# WORK INSTRUCTIONS
Set down exactly the lines below, starting at the one that contains "purple ellipse at (48, 86): moved" and ending at the one that contains "orange line at", with both of those lines included and nothing else.

-------- MATERIALS PROVIDED --------

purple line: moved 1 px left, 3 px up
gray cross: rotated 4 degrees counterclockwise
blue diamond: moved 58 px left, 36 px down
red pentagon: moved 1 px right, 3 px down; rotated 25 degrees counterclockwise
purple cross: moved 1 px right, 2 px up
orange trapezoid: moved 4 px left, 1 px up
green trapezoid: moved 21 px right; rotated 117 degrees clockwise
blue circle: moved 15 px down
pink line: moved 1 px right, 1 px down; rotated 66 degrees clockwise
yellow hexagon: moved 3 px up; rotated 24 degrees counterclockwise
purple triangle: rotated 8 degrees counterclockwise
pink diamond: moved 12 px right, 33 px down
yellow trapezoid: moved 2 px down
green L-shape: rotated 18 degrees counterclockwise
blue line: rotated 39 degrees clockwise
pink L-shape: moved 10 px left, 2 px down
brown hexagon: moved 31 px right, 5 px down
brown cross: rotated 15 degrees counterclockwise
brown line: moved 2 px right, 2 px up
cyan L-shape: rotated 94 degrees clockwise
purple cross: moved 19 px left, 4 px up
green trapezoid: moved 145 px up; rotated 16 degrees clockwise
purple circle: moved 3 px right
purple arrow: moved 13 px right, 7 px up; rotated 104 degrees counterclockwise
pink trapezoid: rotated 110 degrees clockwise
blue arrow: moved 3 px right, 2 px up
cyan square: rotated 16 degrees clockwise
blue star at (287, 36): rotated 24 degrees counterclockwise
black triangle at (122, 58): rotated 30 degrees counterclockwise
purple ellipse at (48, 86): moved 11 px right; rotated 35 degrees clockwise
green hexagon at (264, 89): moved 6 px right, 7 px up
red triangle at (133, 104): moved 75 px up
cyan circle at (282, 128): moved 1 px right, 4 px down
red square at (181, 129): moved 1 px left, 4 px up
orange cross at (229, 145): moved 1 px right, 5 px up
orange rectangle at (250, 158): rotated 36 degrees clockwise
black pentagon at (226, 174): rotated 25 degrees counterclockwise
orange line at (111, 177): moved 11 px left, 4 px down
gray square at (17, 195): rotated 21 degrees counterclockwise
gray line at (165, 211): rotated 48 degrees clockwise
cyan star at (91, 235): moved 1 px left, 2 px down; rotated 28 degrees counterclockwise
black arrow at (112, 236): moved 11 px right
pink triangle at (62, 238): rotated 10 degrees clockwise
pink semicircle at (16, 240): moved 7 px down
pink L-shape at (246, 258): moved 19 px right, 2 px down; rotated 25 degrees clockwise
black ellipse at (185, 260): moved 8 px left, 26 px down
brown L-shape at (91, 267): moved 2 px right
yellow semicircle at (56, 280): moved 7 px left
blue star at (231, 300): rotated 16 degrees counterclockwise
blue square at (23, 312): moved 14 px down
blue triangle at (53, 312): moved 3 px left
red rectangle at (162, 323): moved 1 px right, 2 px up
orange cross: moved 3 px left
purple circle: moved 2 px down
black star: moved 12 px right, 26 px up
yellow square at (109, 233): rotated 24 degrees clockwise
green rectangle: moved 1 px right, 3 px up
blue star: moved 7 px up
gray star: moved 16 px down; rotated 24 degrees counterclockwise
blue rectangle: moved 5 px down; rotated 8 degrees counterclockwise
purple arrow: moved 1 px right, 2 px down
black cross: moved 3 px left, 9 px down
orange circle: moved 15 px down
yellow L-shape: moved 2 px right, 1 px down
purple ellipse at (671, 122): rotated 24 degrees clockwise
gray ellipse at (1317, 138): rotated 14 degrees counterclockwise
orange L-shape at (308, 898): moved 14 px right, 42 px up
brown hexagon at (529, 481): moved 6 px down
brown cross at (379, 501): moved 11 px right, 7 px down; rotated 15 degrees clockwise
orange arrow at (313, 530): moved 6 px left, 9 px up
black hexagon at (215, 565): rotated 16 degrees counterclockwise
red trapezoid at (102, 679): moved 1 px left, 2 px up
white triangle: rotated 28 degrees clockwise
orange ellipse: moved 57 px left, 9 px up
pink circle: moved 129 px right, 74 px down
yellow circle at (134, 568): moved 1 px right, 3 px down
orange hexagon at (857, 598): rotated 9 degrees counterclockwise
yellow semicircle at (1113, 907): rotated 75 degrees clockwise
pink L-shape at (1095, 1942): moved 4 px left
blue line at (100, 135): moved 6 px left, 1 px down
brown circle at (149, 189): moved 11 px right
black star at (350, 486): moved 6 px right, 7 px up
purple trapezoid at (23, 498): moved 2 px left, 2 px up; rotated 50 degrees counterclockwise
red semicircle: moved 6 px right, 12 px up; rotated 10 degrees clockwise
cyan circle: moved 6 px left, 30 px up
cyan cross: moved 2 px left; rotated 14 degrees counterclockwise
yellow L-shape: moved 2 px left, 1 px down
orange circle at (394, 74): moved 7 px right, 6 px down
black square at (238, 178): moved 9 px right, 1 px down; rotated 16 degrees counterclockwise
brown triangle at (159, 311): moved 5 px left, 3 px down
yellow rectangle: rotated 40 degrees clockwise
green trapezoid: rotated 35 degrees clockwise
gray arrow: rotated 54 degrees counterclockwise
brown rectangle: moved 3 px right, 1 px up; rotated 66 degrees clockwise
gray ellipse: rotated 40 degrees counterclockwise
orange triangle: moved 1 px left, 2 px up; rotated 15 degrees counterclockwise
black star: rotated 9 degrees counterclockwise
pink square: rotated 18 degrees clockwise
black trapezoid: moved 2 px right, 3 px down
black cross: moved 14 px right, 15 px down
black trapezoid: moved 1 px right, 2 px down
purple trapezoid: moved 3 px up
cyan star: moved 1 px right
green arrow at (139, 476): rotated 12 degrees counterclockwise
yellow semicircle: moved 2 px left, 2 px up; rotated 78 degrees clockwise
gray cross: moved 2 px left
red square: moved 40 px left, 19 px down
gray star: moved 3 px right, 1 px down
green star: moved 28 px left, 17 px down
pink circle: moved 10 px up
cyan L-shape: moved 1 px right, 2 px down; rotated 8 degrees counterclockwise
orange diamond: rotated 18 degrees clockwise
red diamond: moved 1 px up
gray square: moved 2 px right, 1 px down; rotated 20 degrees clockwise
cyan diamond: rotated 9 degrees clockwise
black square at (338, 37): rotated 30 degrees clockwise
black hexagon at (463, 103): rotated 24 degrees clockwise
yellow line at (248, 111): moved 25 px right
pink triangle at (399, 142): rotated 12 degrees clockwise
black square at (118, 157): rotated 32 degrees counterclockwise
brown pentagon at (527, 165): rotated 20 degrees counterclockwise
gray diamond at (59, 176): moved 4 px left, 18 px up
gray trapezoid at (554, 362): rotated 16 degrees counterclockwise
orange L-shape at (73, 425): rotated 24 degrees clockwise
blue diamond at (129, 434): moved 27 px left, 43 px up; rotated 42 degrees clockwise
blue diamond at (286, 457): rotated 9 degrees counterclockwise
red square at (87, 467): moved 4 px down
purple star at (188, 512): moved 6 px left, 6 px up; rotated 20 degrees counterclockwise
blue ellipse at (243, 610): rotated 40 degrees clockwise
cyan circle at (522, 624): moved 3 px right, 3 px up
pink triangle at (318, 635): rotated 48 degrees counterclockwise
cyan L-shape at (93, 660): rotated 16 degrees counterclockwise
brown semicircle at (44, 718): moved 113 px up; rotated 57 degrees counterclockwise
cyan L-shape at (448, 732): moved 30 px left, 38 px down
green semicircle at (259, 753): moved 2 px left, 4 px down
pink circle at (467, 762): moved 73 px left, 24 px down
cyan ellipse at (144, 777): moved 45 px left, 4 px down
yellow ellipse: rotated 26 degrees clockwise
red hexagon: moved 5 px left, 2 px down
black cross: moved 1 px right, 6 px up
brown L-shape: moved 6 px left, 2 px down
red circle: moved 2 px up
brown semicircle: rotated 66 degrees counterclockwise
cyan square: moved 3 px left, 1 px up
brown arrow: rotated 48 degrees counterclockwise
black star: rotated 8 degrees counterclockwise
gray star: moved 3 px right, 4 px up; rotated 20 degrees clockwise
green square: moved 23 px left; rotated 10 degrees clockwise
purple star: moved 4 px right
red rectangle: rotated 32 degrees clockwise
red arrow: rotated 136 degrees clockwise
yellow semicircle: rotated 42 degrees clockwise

--------

# ANSWER SPACE
purple ellipse at (48, 86): moved 11 px right; rotated 35 degrees clockwise
green hexagon at (264, 89): moved 6 px right, 7 px up
red triangle at (133, 104): moved 75 px up
cyan circle at (282, 128): moved 1 px right, 4 px down
red square at (181, 129): moved 1 px left, 4 px up
orange cross at (229, 145): moved 1 px right, 5 px up
orange rectangle at (250, 158): rotated 36 degrees clockwise
black pentagon at (226, 174): rotated 25 degrees counterclockwise
orange line at (111, 177): moved 11 px left, 4 px down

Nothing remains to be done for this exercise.